### SUPPLIED MATERIAL:
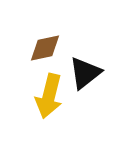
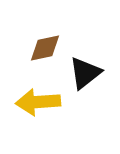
yellow arrow: moved 11 px left, 6 px down; rotated 72 degrees clockwise
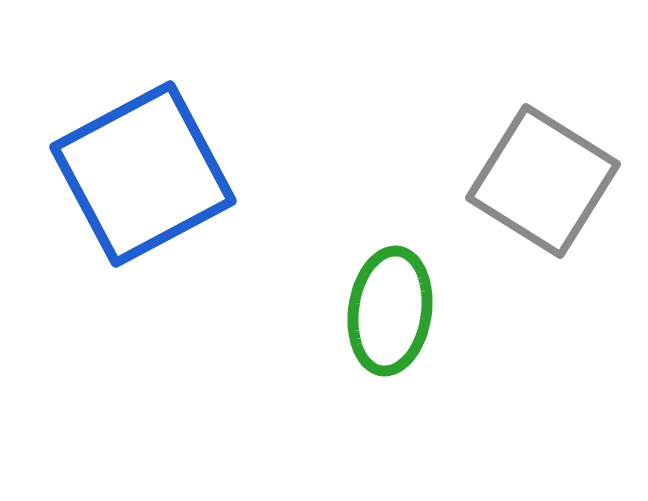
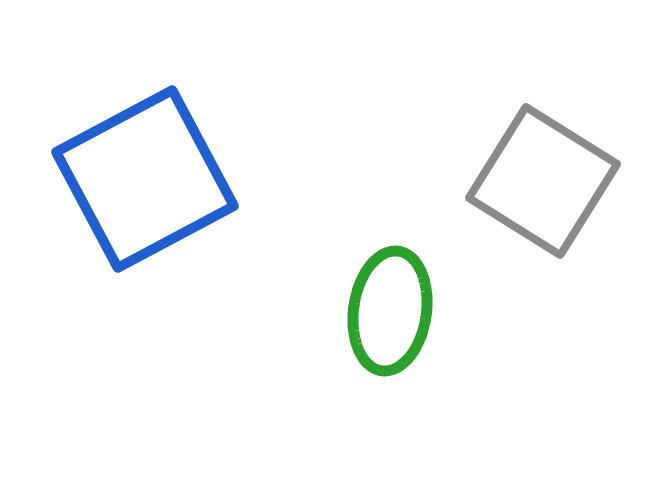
blue square: moved 2 px right, 5 px down
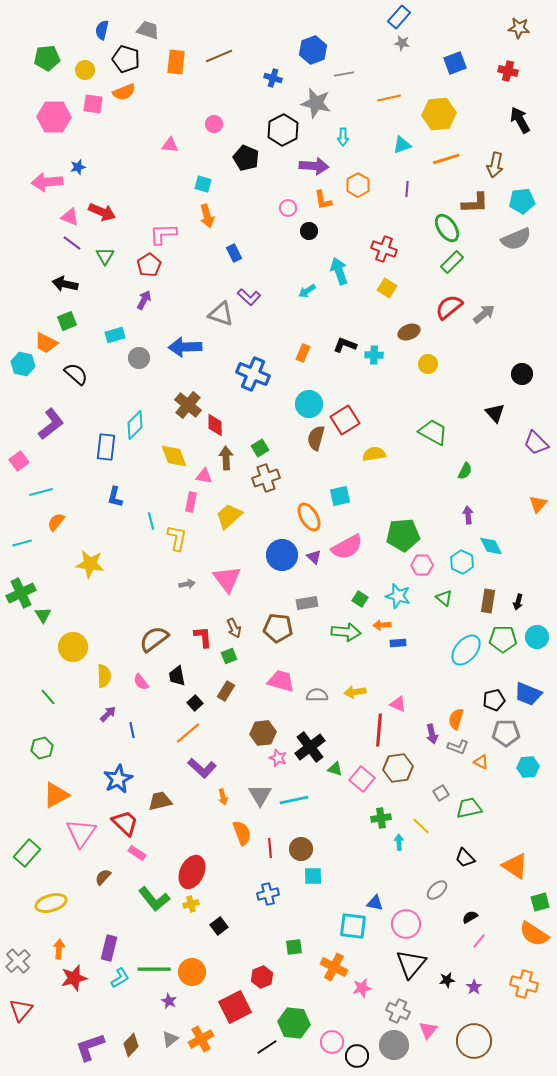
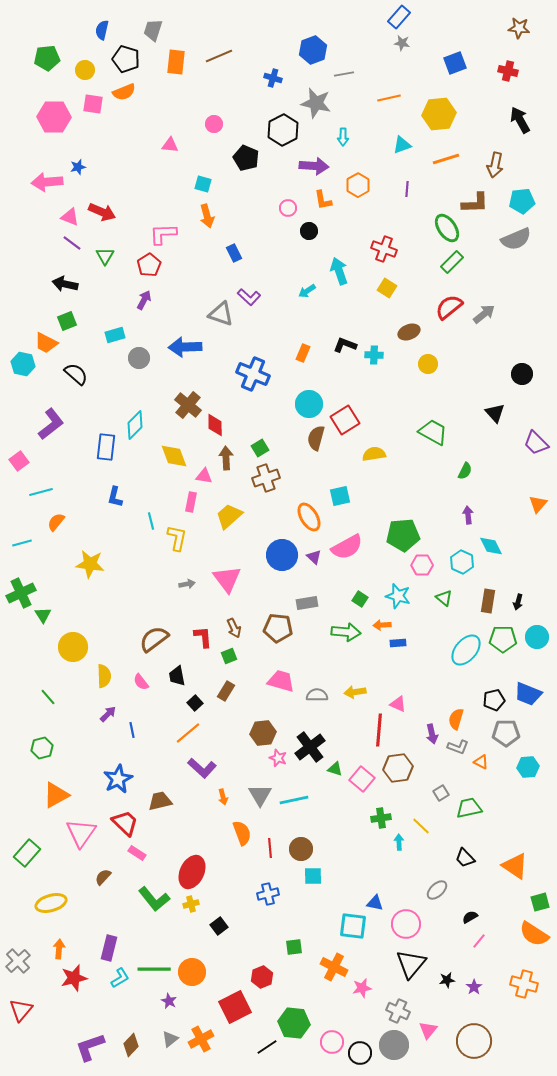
gray trapezoid at (148, 30): moved 5 px right; rotated 90 degrees counterclockwise
black circle at (357, 1056): moved 3 px right, 3 px up
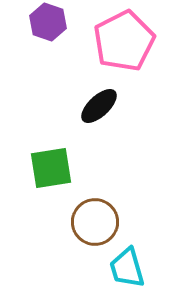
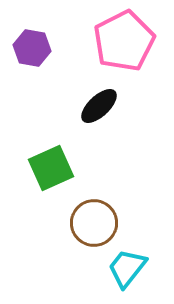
purple hexagon: moved 16 px left, 26 px down; rotated 9 degrees counterclockwise
green square: rotated 15 degrees counterclockwise
brown circle: moved 1 px left, 1 px down
cyan trapezoid: rotated 54 degrees clockwise
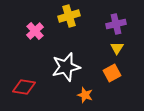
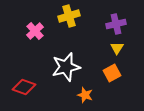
red diamond: rotated 10 degrees clockwise
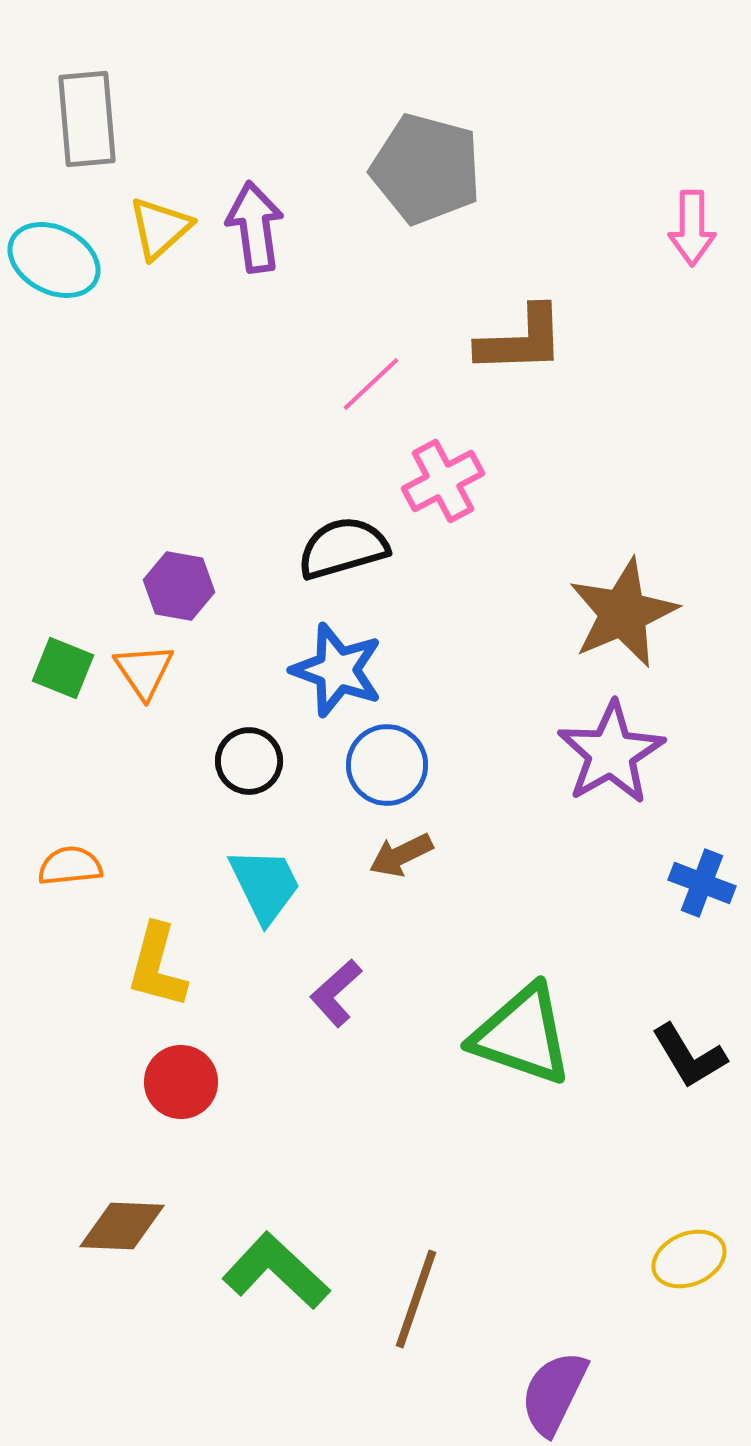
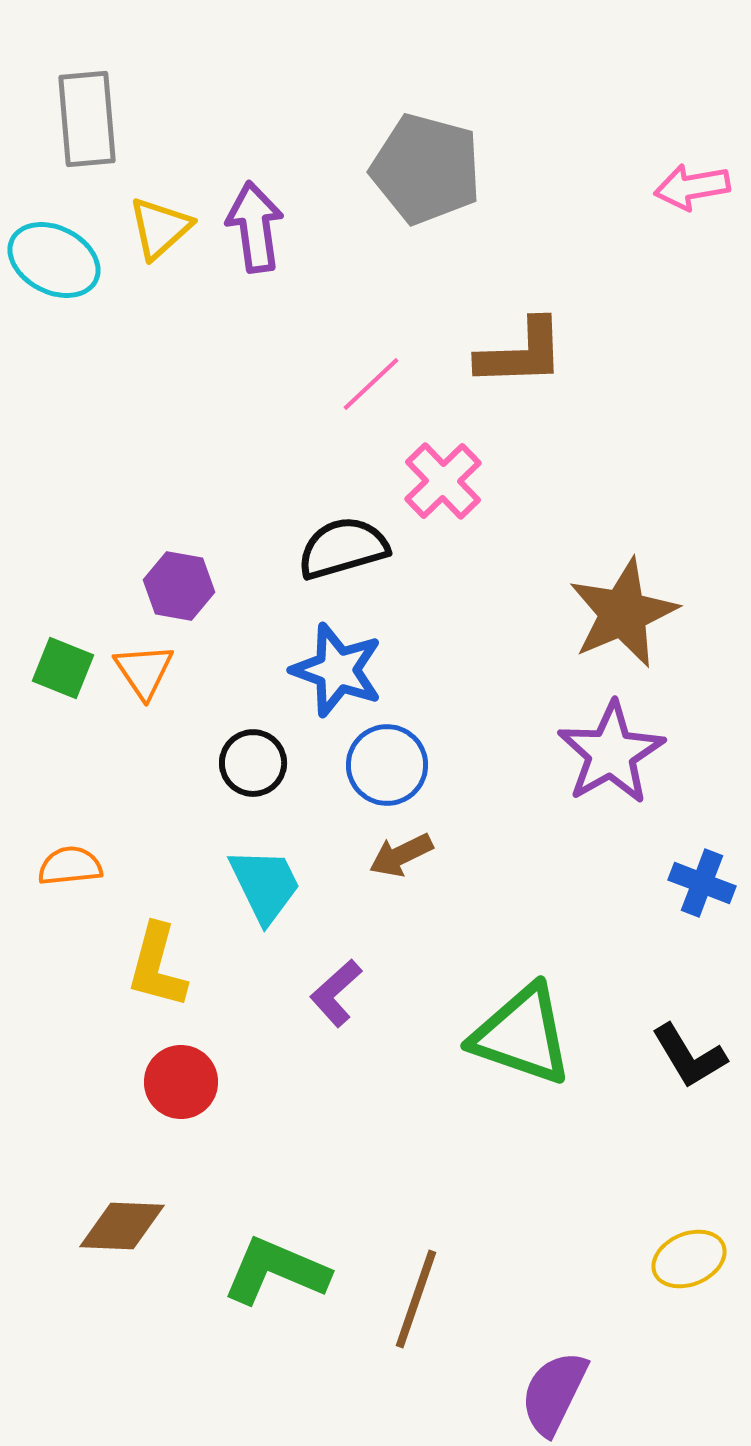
pink arrow: moved 41 px up; rotated 80 degrees clockwise
brown L-shape: moved 13 px down
pink cross: rotated 16 degrees counterclockwise
black circle: moved 4 px right, 2 px down
green L-shape: rotated 20 degrees counterclockwise
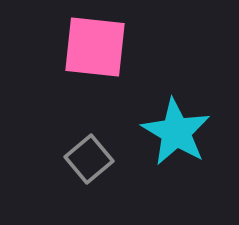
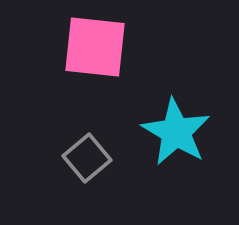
gray square: moved 2 px left, 1 px up
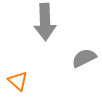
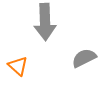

### ASSIGNMENT:
Here the job is to repeat the entries verbatim while leaving all pictures out.

### EXPECTED OUTPUT:
yellow arrow: moved 11 px left, 6 px down; rotated 72 degrees clockwise
blue square: moved 2 px right, 5 px down
gray trapezoid at (148, 30): moved 5 px right; rotated 90 degrees counterclockwise
black circle at (357, 1056): moved 3 px right, 3 px up
purple hexagon: moved 16 px left, 26 px down; rotated 9 degrees counterclockwise
green square: rotated 15 degrees counterclockwise
brown circle: moved 1 px left, 1 px down
cyan trapezoid: rotated 54 degrees clockwise
red diamond: rotated 10 degrees clockwise
pink arrow: moved 41 px up; rotated 80 degrees clockwise
brown L-shape: moved 13 px down
pink cross: rotated 16 degrees counterclockwise
black circle: moved 4 px right, 2 px down
green L-shape: rotated 20 degrees counterclockwise
gray square: moved 2 px left, 1 px up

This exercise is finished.